◆ **Spatial reasoning data**:
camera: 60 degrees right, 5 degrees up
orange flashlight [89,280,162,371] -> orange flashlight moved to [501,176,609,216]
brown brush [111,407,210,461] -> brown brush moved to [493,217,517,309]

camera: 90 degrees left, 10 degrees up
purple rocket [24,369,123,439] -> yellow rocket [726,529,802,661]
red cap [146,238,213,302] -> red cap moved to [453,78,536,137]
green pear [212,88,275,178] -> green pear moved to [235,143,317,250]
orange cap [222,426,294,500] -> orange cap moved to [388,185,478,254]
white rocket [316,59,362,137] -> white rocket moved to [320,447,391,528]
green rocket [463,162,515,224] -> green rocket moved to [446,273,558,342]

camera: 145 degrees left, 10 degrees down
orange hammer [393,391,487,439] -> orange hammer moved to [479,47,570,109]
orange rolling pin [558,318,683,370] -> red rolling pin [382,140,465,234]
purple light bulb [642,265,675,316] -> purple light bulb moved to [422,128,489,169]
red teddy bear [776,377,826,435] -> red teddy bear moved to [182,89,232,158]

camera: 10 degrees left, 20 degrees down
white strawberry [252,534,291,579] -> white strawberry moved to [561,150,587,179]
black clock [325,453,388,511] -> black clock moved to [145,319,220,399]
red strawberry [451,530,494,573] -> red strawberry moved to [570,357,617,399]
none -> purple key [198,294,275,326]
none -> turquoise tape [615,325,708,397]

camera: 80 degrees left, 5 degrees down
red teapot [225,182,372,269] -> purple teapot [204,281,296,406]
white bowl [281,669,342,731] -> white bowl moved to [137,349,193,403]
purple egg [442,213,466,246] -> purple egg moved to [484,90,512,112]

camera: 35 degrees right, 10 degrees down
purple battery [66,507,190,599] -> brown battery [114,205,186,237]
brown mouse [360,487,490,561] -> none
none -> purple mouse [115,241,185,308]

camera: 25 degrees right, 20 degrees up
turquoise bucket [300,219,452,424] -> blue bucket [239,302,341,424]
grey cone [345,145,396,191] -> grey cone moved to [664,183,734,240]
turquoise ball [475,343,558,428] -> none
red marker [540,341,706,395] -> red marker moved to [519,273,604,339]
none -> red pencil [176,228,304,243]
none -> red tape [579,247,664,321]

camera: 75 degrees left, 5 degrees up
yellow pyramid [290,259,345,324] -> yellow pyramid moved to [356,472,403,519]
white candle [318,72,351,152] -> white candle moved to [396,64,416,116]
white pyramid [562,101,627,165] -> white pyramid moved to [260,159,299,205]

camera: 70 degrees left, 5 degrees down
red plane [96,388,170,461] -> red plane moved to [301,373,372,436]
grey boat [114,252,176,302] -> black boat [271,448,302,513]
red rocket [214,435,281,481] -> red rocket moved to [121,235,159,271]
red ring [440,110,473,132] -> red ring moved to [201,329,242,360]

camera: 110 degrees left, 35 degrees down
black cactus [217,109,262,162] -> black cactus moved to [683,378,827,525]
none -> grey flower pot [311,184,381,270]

◆ **INSTRUCTIONS TO FOLLOW**: Search the data above and return each line in which "yellow" occurs.

◆ **OUTPUT FOR THIS EXERCISE**:
purple rocket [24,369,123,439] -> yellow rocket [726,529,802,661]
yellow pyramid [290,259,345,324] -> yellow pyramid moved to [356,472,403,519]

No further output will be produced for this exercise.